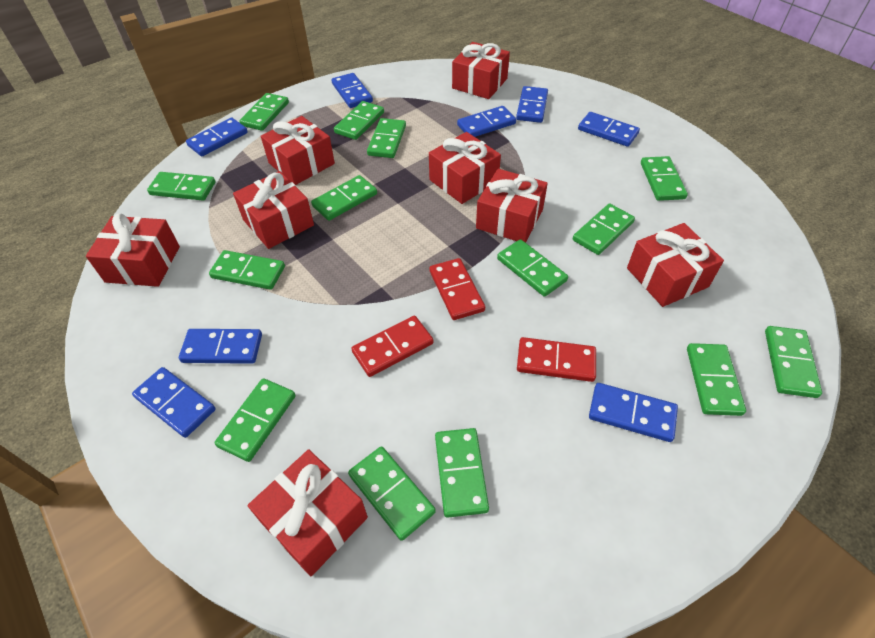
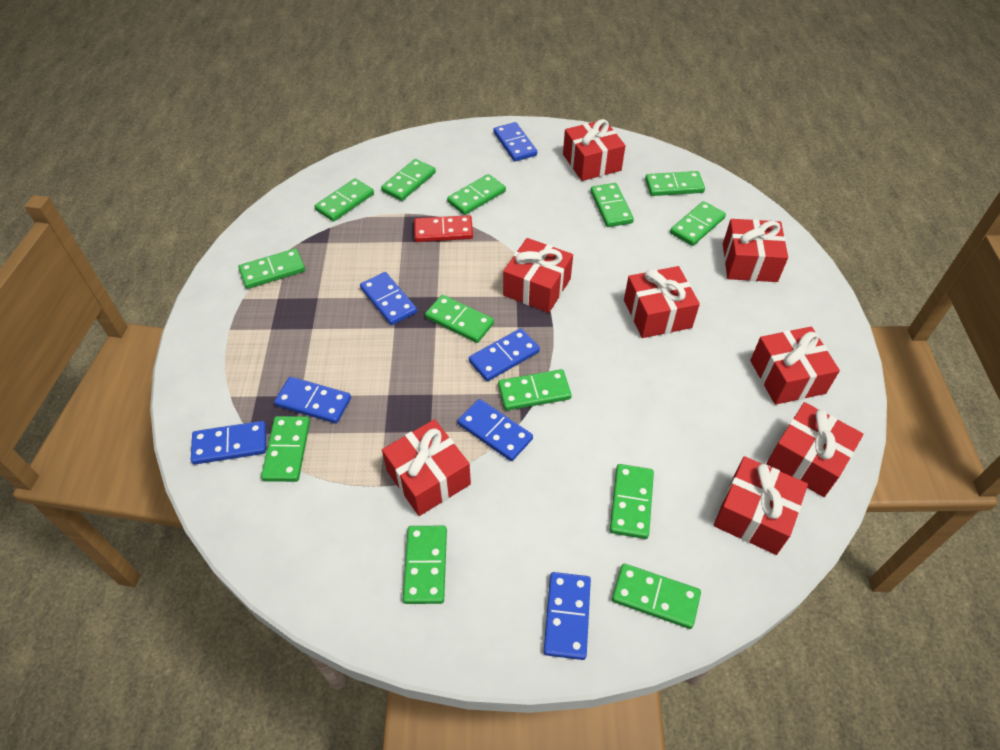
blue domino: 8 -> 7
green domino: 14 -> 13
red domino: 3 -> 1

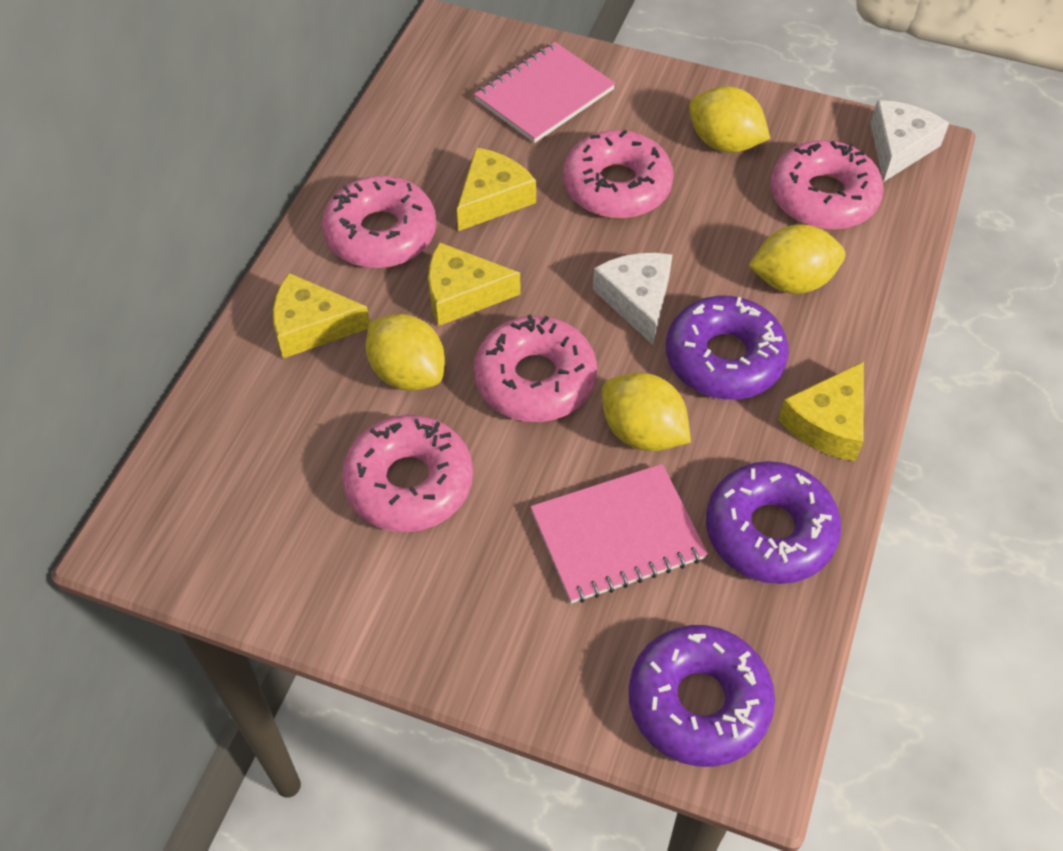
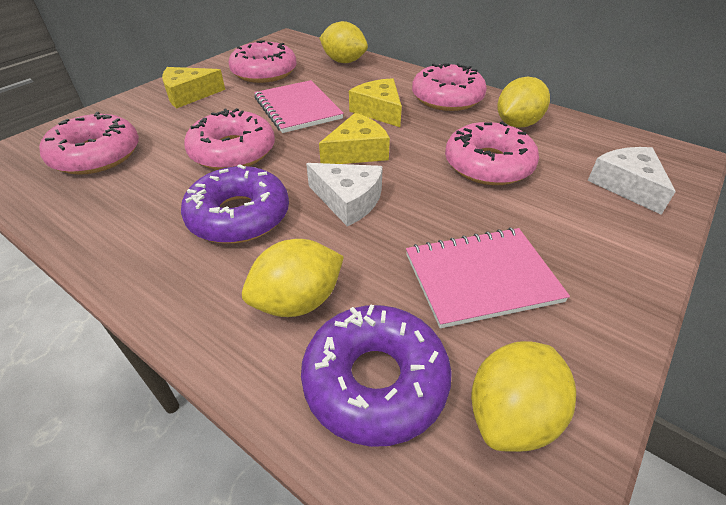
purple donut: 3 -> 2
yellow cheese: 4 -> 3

● ● ● ●

Exercise: Leave the pictures out, and print every line of the listing exactly as written.

Answer to the problem:
blue domino: 8 -> 7
green domino: 14 -> 13
red domino: 3 -> 1

purple donut: 3 -> 2
yellow cheese: 4 -> 3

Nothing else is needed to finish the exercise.